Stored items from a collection
◆ ◆ ◆ ◆ ◆

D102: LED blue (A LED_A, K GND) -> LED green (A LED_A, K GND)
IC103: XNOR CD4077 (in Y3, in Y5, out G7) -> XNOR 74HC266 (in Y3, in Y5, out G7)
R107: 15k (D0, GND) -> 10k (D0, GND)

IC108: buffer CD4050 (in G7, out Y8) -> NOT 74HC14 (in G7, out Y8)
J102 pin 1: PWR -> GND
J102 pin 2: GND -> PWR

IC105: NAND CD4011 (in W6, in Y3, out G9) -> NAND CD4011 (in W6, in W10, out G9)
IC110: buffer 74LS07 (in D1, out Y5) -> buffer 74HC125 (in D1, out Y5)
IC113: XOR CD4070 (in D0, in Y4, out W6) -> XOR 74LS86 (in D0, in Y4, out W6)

◆ ◆ ◆ ◆ ◆

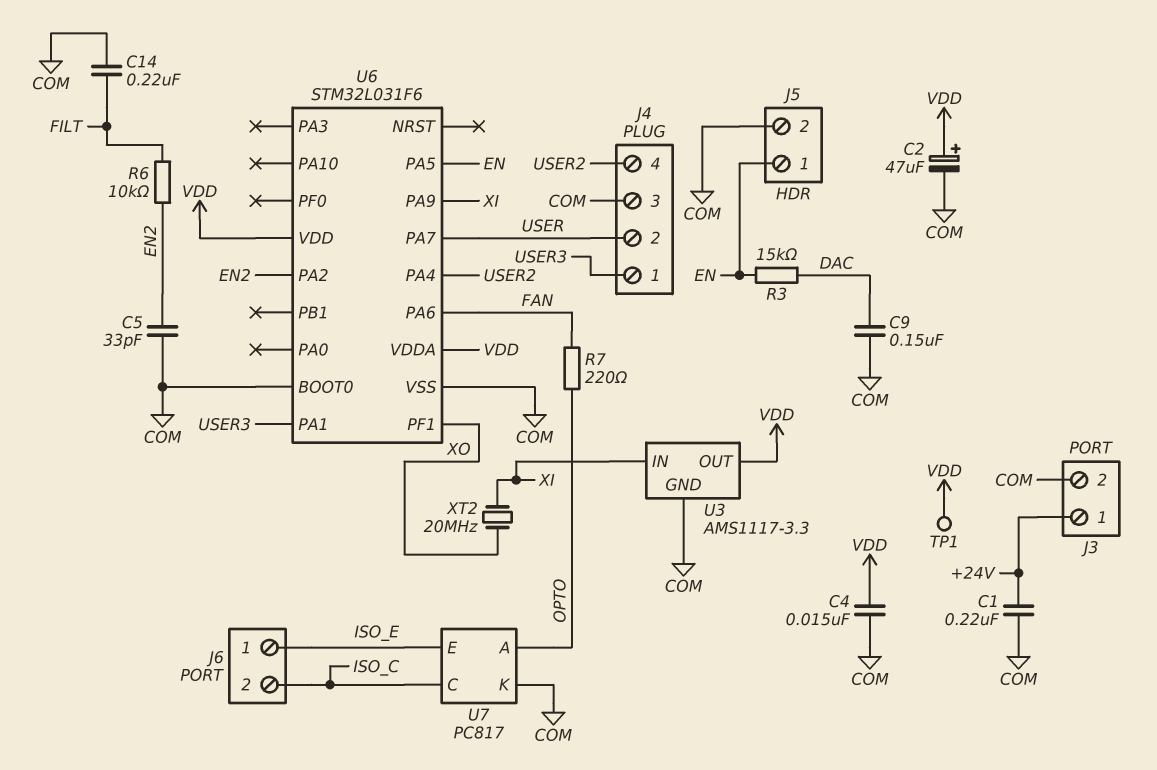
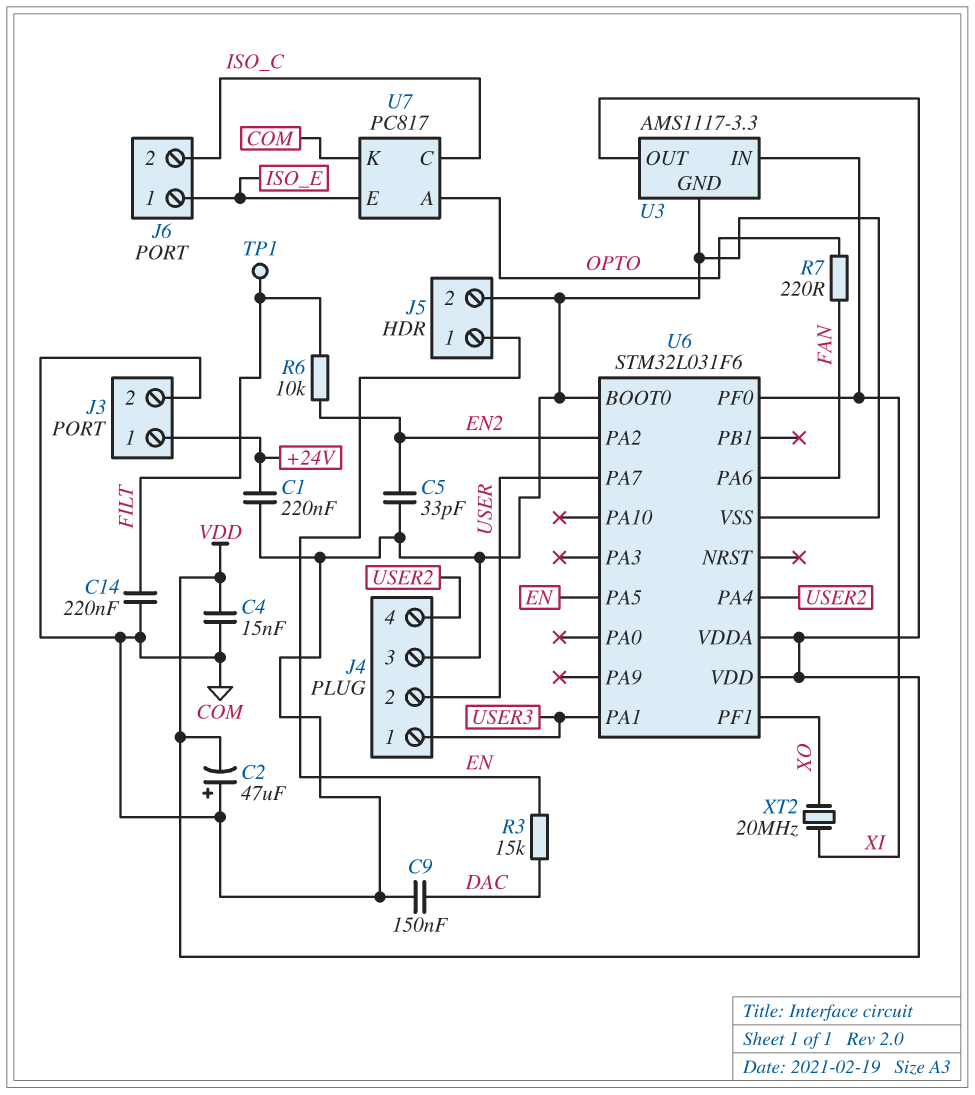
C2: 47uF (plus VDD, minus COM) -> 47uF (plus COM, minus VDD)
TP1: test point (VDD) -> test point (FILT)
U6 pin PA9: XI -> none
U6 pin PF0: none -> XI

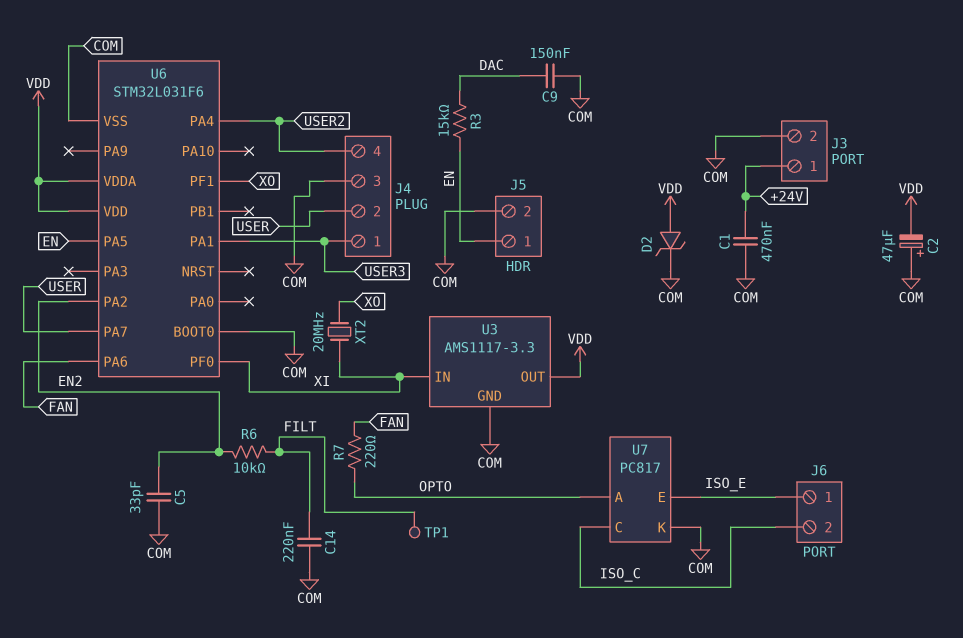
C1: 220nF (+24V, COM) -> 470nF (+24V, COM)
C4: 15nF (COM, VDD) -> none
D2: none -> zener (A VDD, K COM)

◆ ◆ ◆ ◆ ◆

* _TASK PROMPT_
Lines with "buffer": find them in the data and copy each one.

* _SOLUTION BELOW_
IC108: buffer CD4050 (in G7, out Y8) -> NOT 74HC14 (in G7, out Y8)
IC110: buffer 74LS07 (in D1, out Y5) -> buffer 74HC125 (in D1, out Y5)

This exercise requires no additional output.